Data supplied:
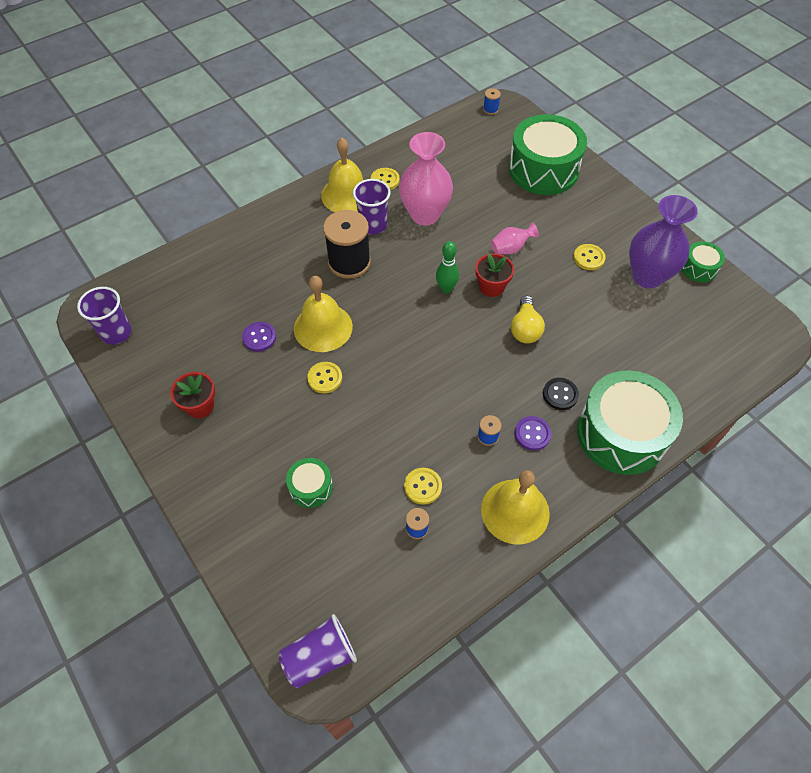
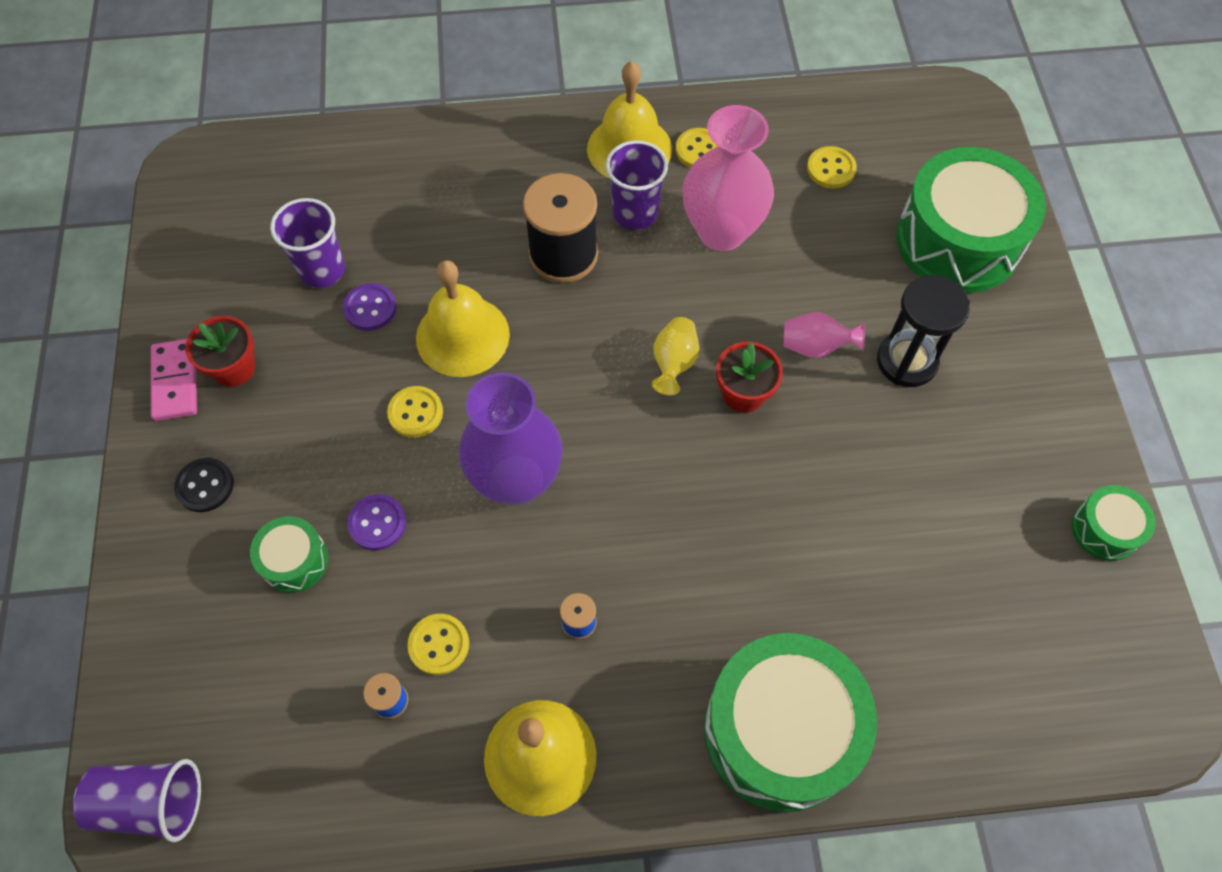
camera: 30 degrees right, 5 degrees up
(116, 333) = (200, 212): purple cup -> purple cup (322, 270)
(168, 430) = (176, 381): none -> pink domino
(446, 289) = (674, 363): green bowling pin -> yellow vase
(490, 109) = (941, 103): blue spool -> none
(525, 328) = (748, 485): yellow light bulb -> none
(532, 434) = (645, 655): purple button -> purple button (377, 523)
(558, 235) = (907, 361): none -> black hourglass
(560, 394) = (729, 617): black button -> black button (205, 486)
(589, 258) = (929, 422): yellow button -> yellow button (831, 169)
(647, 276) = (1005, 499): purple vase -> purple vase (516, 480)

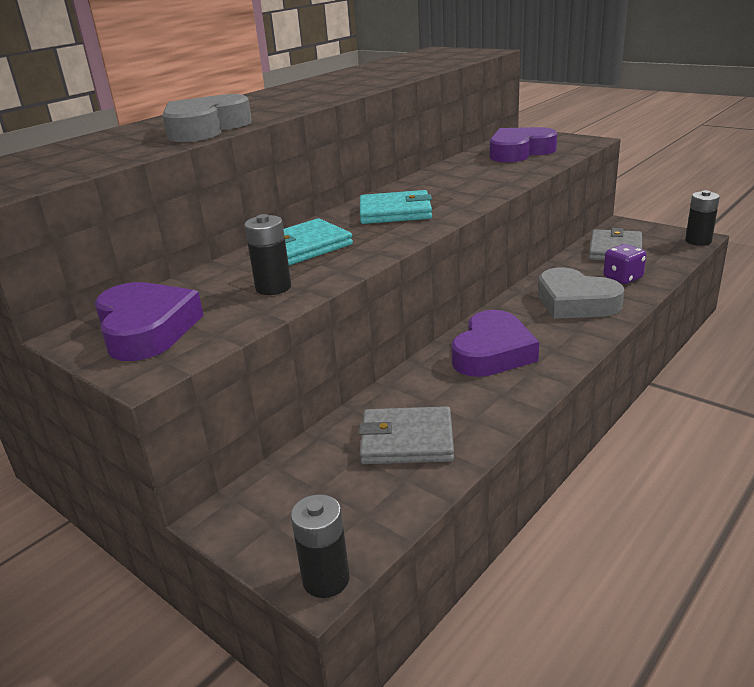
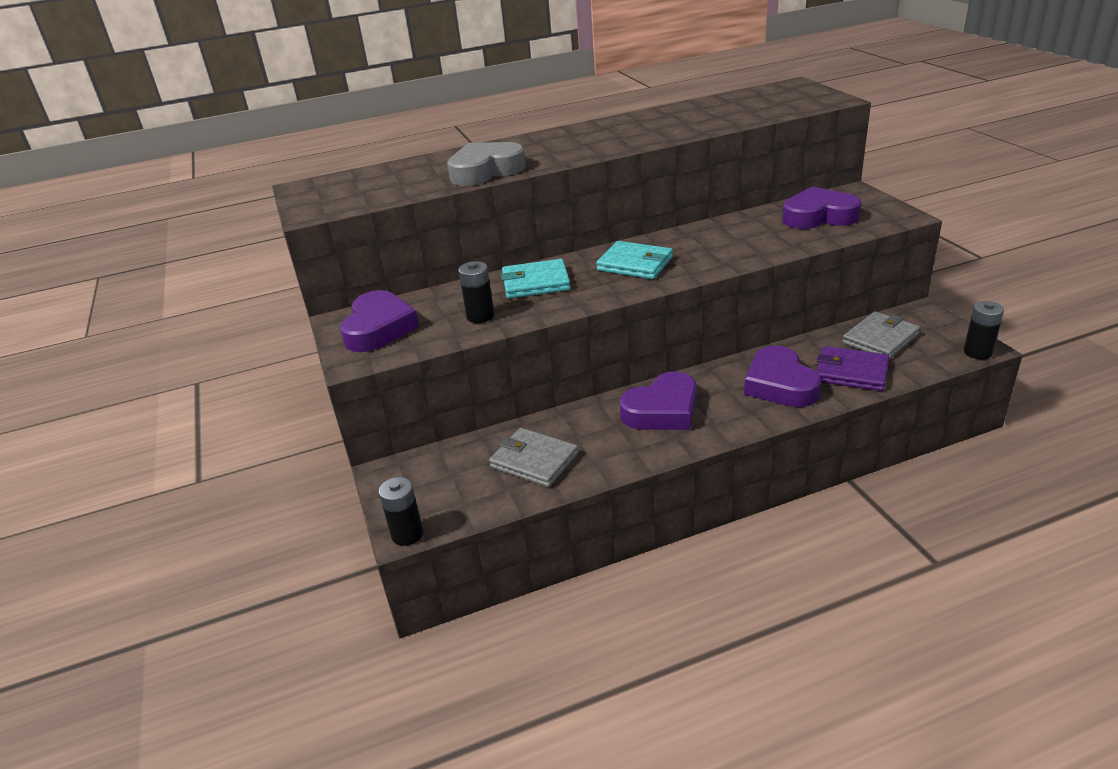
camera: 30 degrees right, 5 degrees up
(575, 302) = (780, 384): grey heart -> purple heart
(623, 278) = (851, 372): purple dice -> purple wallet

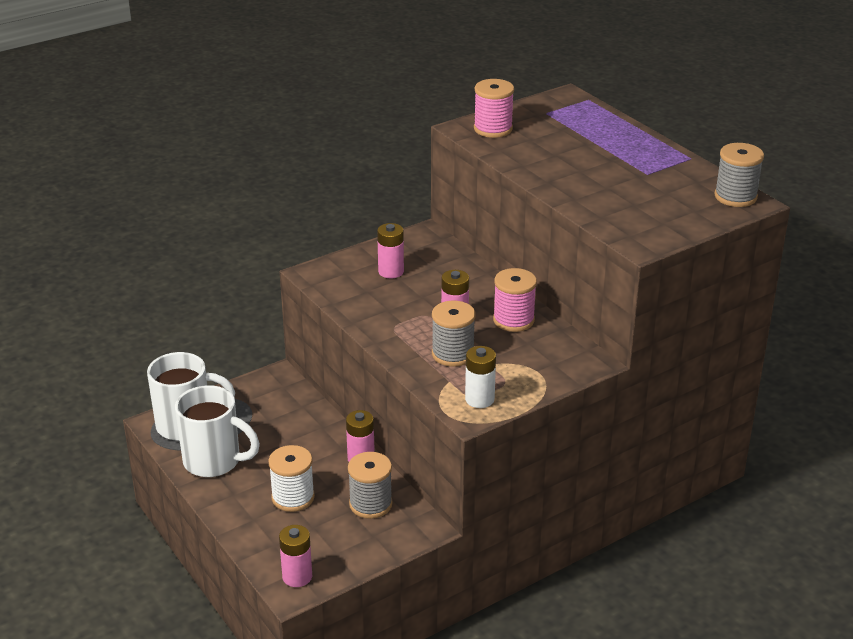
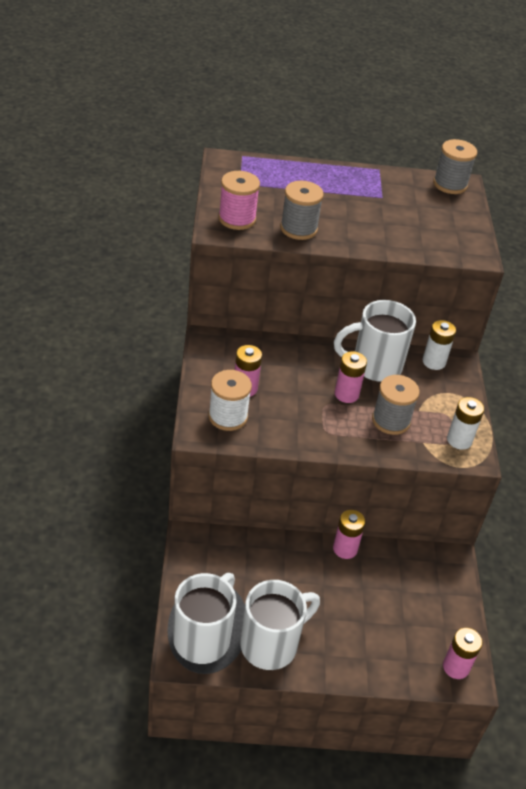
camera: 60 degrees left, 10 degrees up
(293, 497) = (359, 617): white spool -> white spool (228, 416)
(370, 504) = (403, 574): grey spool -> grey spool (298, 229)
(513, 320) = (374, 366): pink spool -> white mug
(569, 349) = (434, 362): none -> white battery

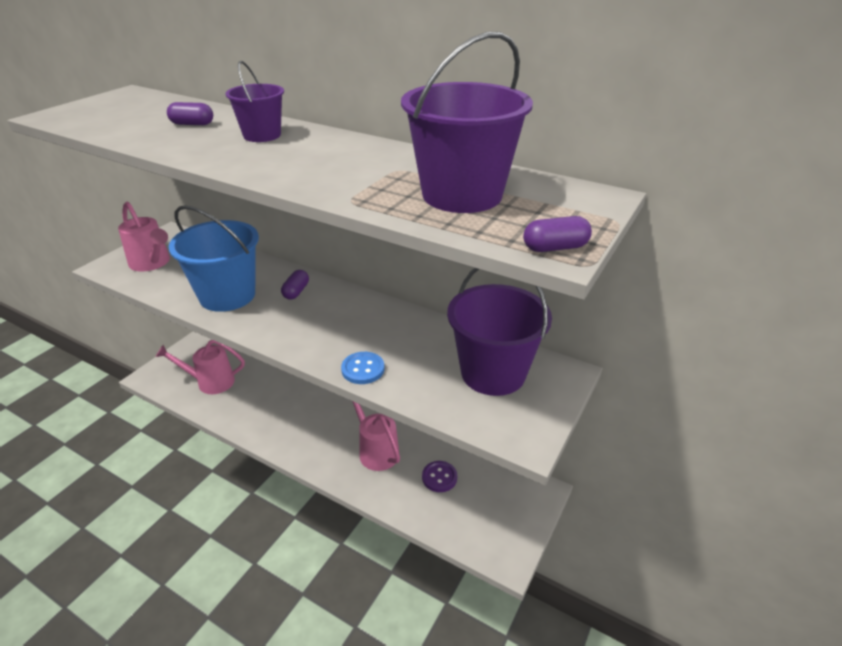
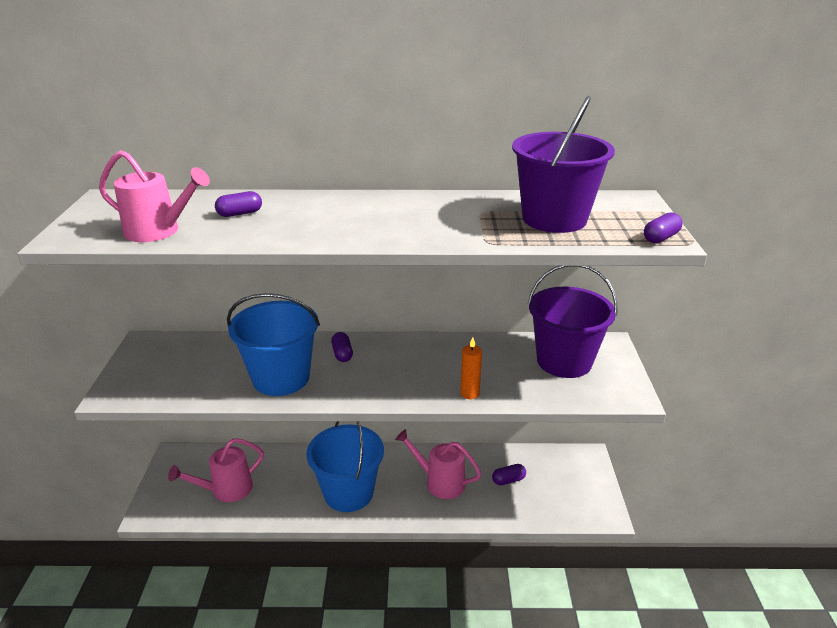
camera: 30 degrees left, 5 degrees down
(152, 263) = (162, 375): pink watering can -> pink watering can (159, 231)
(262, 135) = (325, 209): purple bucket -> none
(294, 425) = (348, 492): none -> blue bucket
(363, 369) = (469, 393): blue button -> orange candle
(439, 477) = (508, 480): purple button -> purple capsule

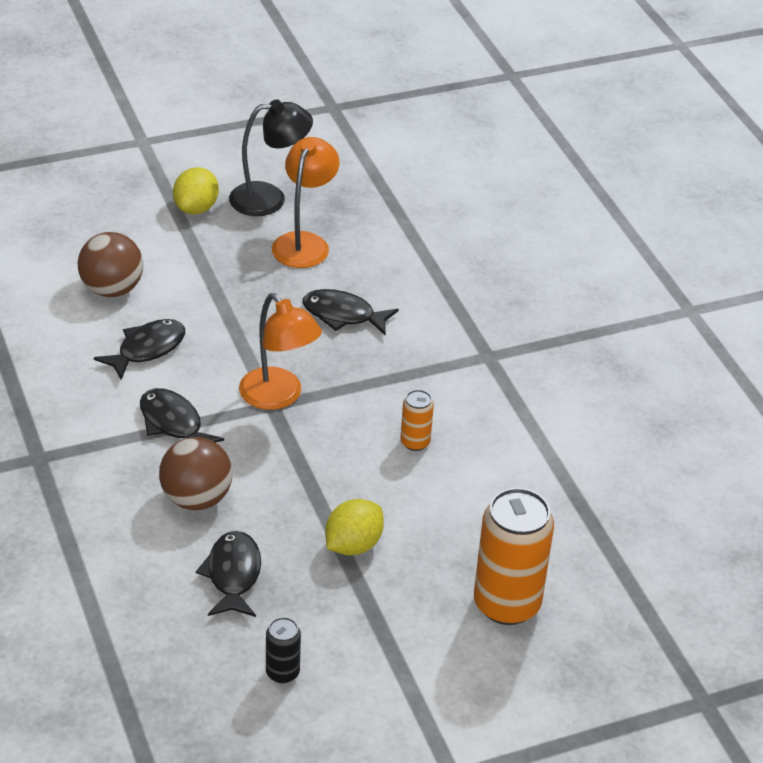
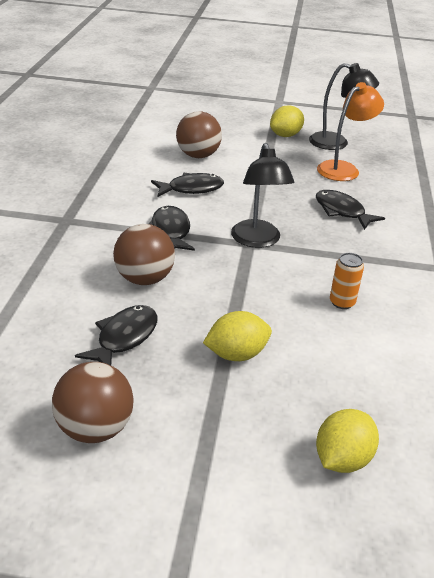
camera: 30 degrees right, 5 degrees down
(278, 397) = (257, 240): orange lamp -> black lamp
(282, 672) = (95, 428): black can -> brown ball
(506, 604) = (342, 459): orange can -> yellow lemon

What you need to do:
Only the pictures stay out; everything else in the listing above must be repeated exactly.

Task result:
camera: 30 degrees right, 5 degrees up
(116, 333) = (200, 212): purple cup -> purple cup (322, 270)
(168, 430) = (176, 381): none -> pink domino
(446, 289) = (674, 363): green bowling pin -> yellow vase
(490, 109) = (941, 103): blue spool -> none
(525, 328) = (748, 485): yellow light bulb -> none
(532, 434) = (645, 655): purple button -> purple button (377, 523)
(558, 235) = (907, 361): none -> black hourglass
(560, 394) = (729, 617): black button -> black button (205, 486)
(589, 258) = (929, 422): yellow button -> yellow button (831, 169)
(647, 276) = (1005, 499): purple vase -> purple vase (516, 480)

camera: 30 degrees right, 5 degrees up
(575, 302) = (780, 384): grey heart -> purple heart
(623, 278) = (851, 372): purple dice -> purple wallet

camera: 60 degrees left, 10 degrees up
(293, 497) = (359, 617): white spool -> white spool (228, 416)
(370, 504) = (403, 574): grey spool -> grey spool (298, 229)
(513, 320) = (374, 366): pink spool -> white mug
(569, 349) = (434, 362): none -> white battery

camera: 30 degrees left, 5 degrees down
(152, 263) = (162, 375): pink watering can -> pink watering can (159, 231)
(262, 135) = (325, 209): purple bucket -> none
(294, 425) = (348, 492): none -> blue bucket
(363, 369) = (469, 393): blue button -> orange candle
(439, 477) = (508, 480): purple button -> purple capsule

camera: 30 degrees right, 5 degrees down
(278, 397) = (257, 240): orange lamp -> black lamp
(282, 672) = (95, 428): black can -> brown ball
(506, 604) = (342, 459): orange can -> yellow lemon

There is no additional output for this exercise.